Assignment: Without the pictures, set down everything in the listing exactly.

Information provided:
┌────────

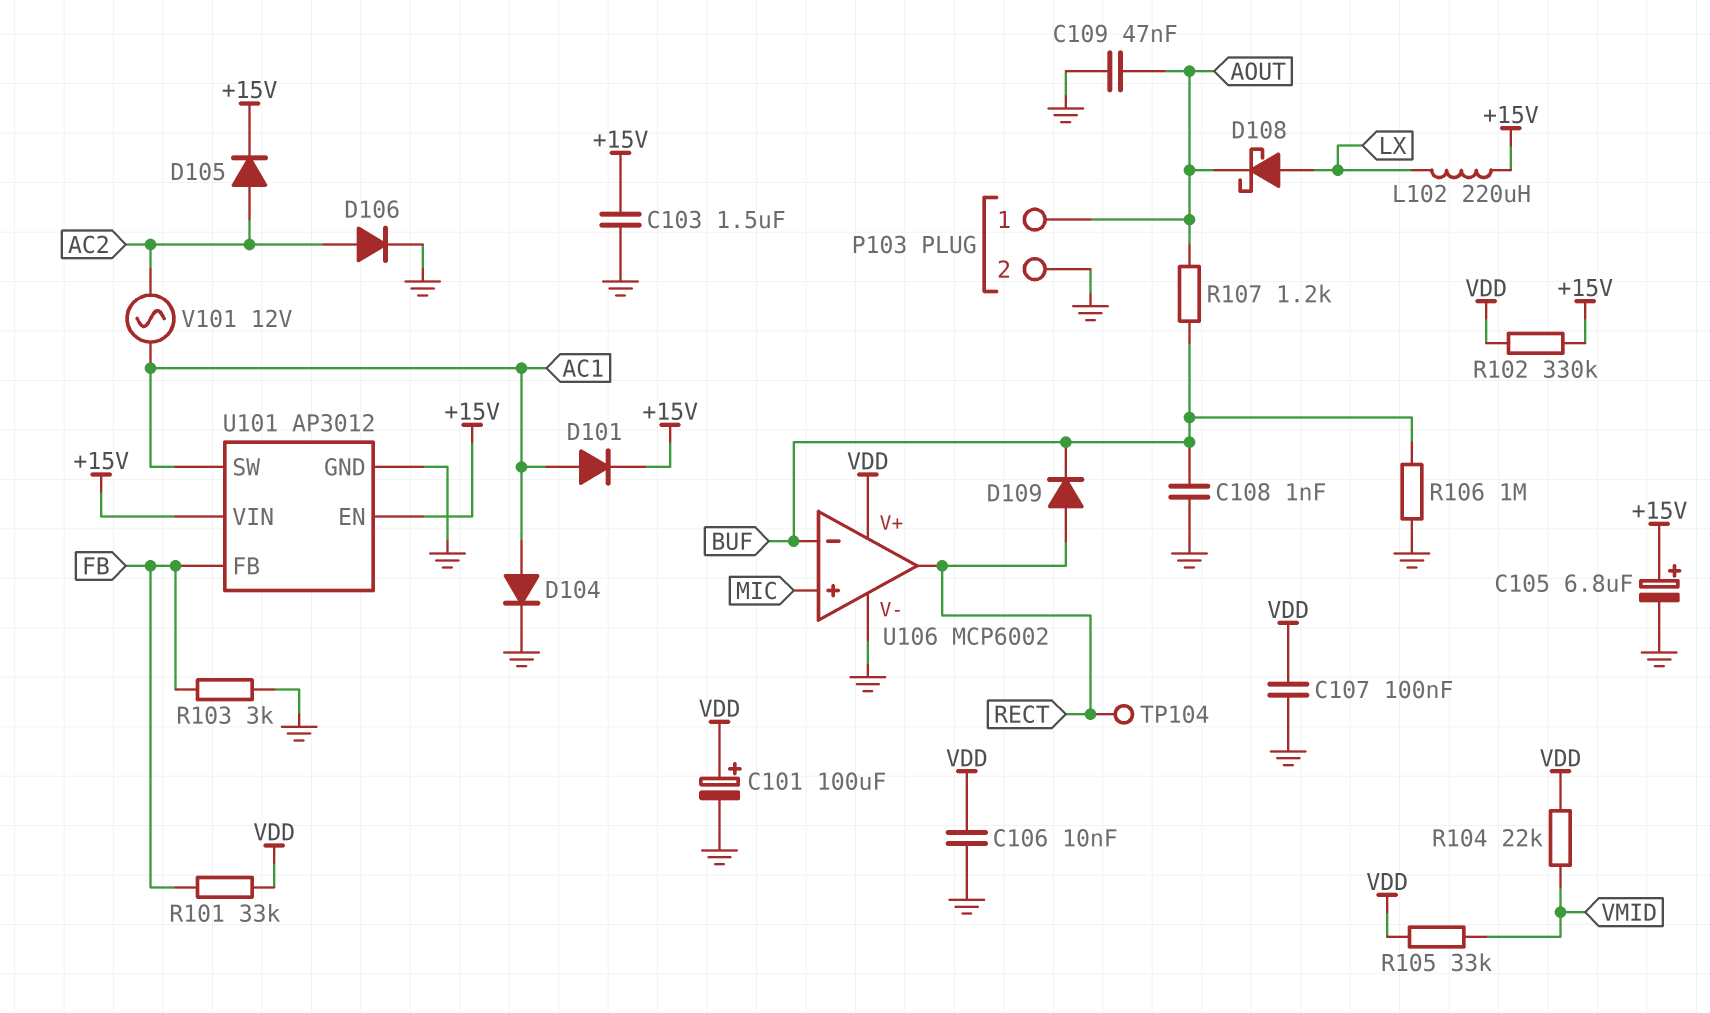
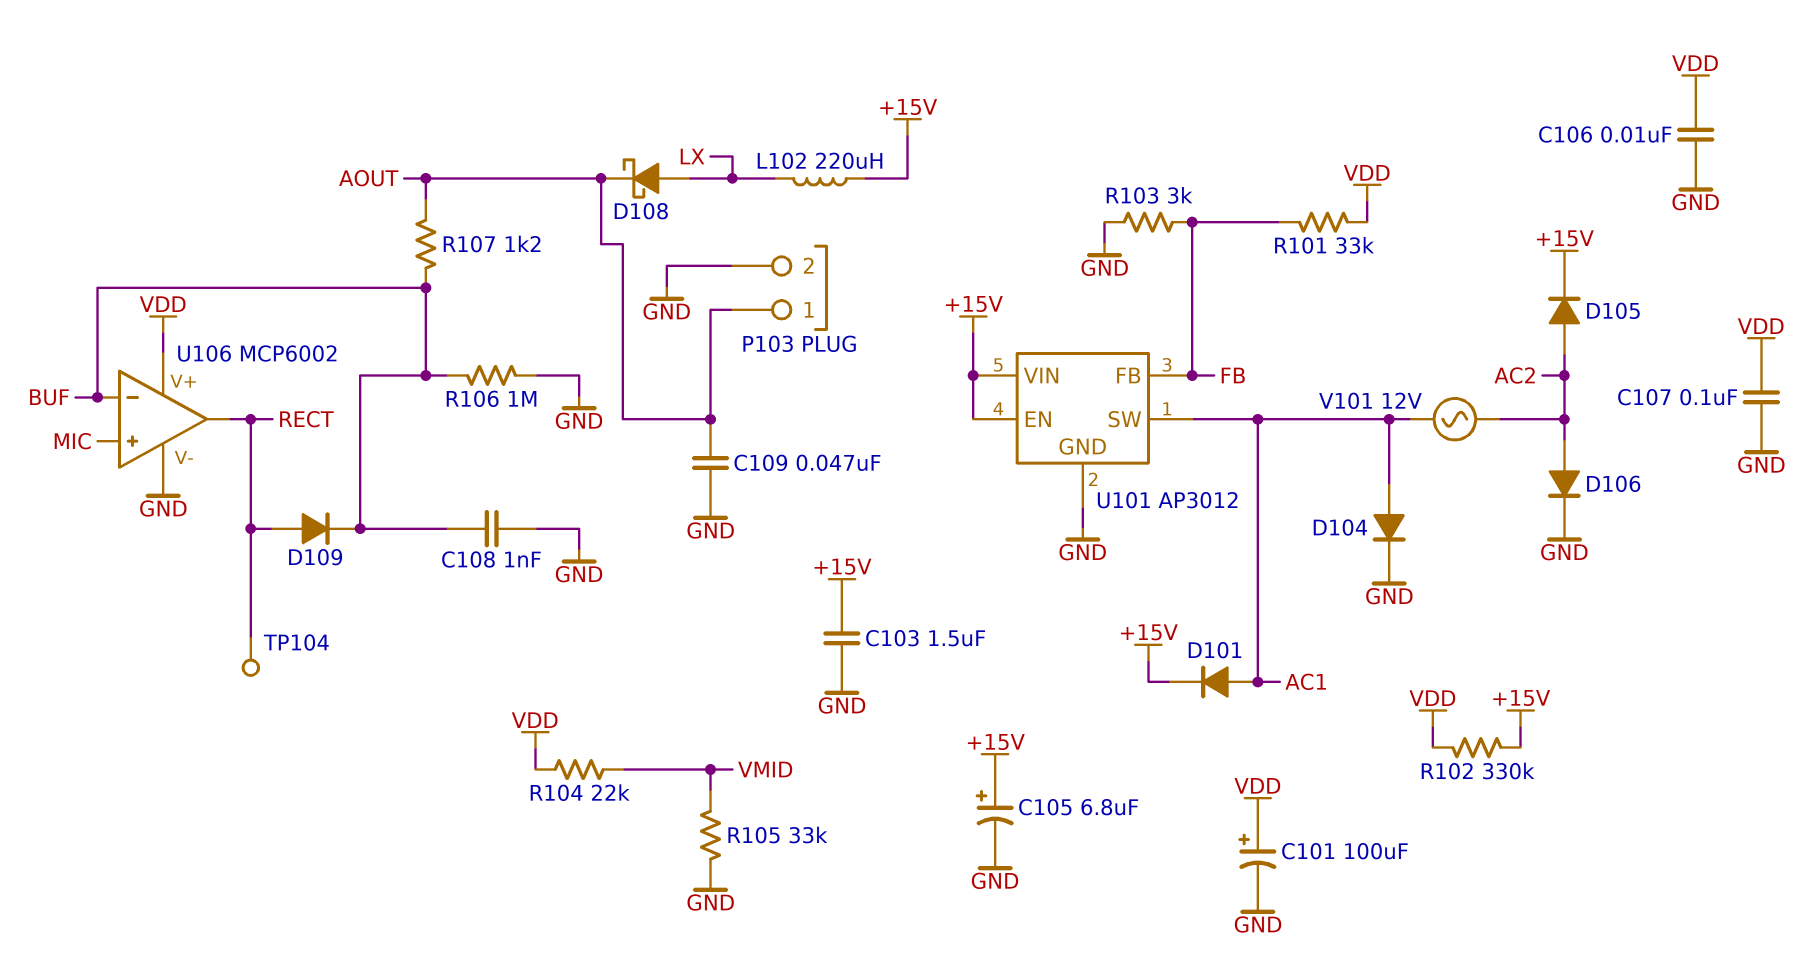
R105: 33k (VDD, VMID) -> 33k (GND, VMID)

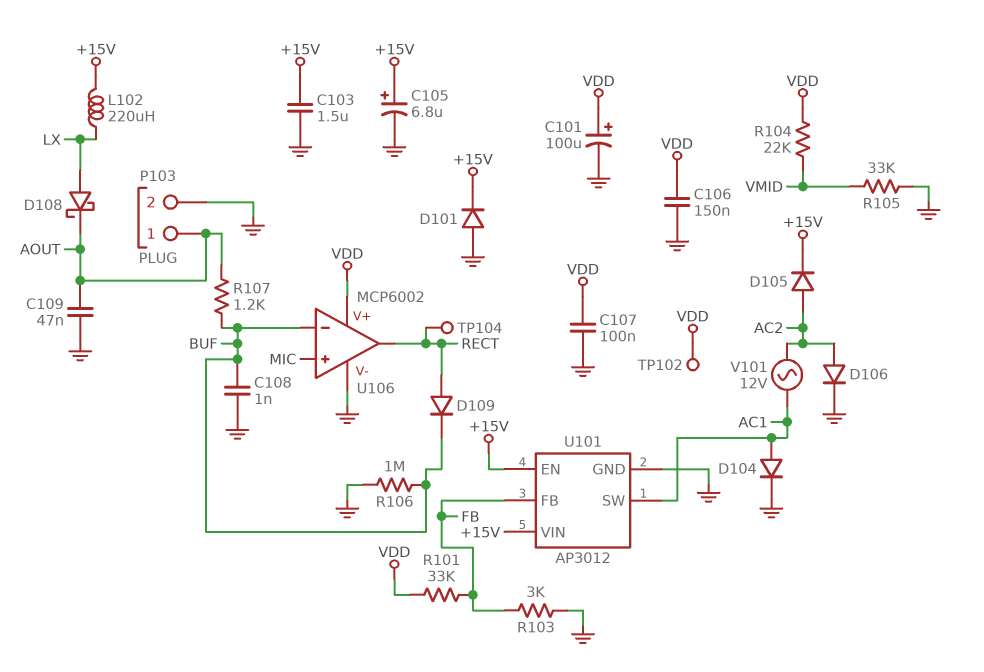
C106: 10nF (GND, VDD) -> 150nF (GND, VDD)
D101: diode (A AC1, K +15V) -> diode (A GND, K +15V)
R102: 330k (+15V, VDD) -> none
TP102: none -> test point (VDD)

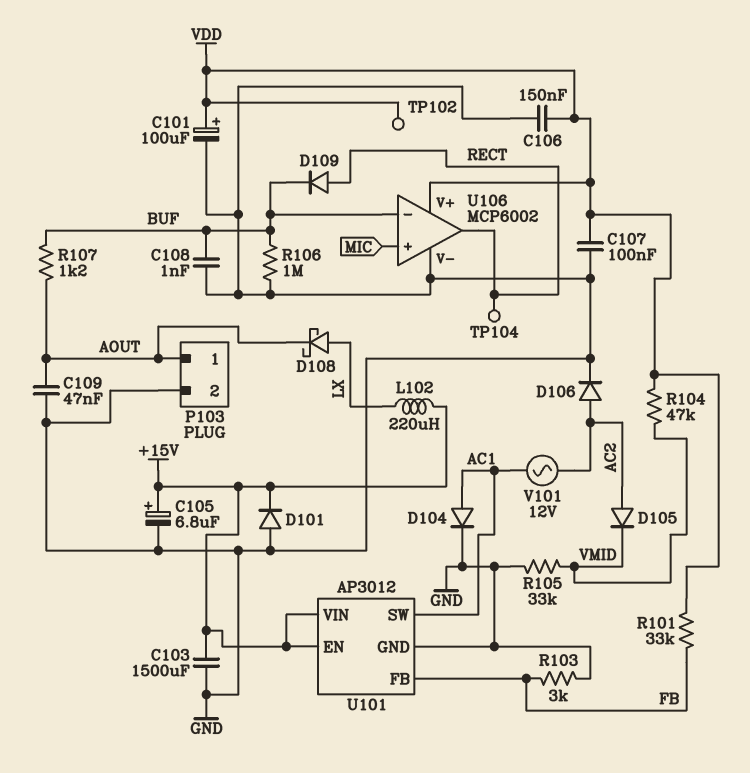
C103: 1.5uF (+15V, GND) -> 1500uF (+15V, GND)
D105: diode (A AC2, K +15V) -> diode (A AC2, K VMID)
R104: 22k (VDD, VMID) -> 47k (VDD, VMID)

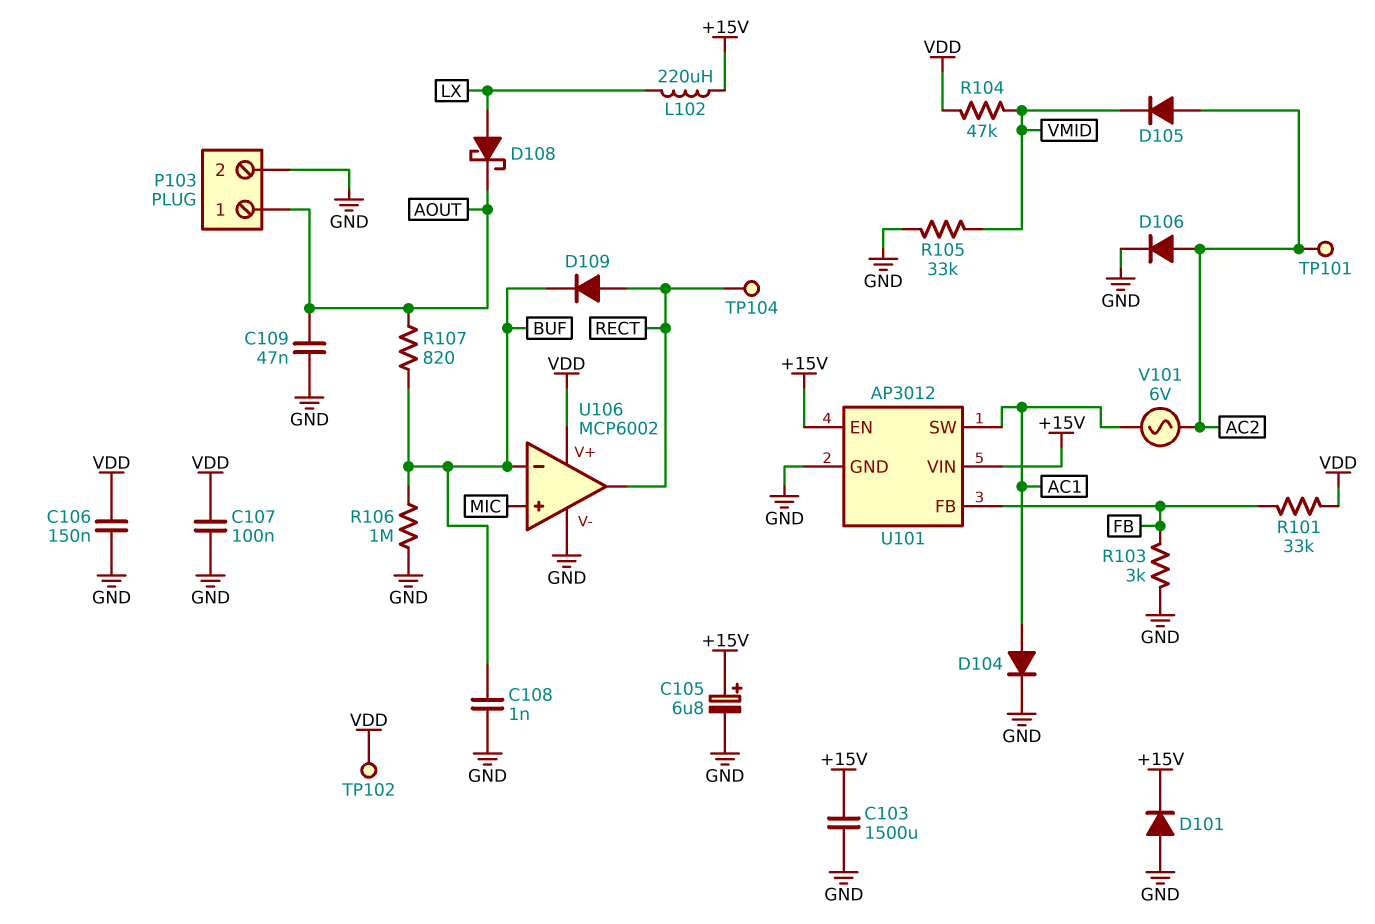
C101: 100uF (plus VDD, minus GND) -> none
R107: 1.2k (AOUT, BUF) -> 820 (AOUT, BUF)
TP101: none -> test point (AC2)
V101: AC 12V (AC1, AC2) -> AC 6V (AC1, AC2)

└────────

Answer section:
R105: 33k (VDD, VMID) -> 33k (GND, VMID)

C106: 10nF (GND, VDD) -> 150nF (GND, VDD)
D101: diode (A AC1, K +15V) -> diode (A GND, K +15V)
R102: 330k (+15V, VDD) -> none
TP102: none -> test point (VDD)

C103: 1.5uF (+15V, GND) -> 1500uF (+15V, GND)
D105: diode (A AC2, K +15V) -> diode (A AC2, K VMID)
R104: 22k (VDD, VMID) -> 47k (VDD, VMID)

C101: 100uF (plus VDD, minus GND) -> none
R107: 1.2k (AOUT, BUF) -> 820 (AOUT, BUF)
TP101: none -> test point (AC2)
V101: AC 12V (AC1, AC2) -> AC 6V (AC1, AC2)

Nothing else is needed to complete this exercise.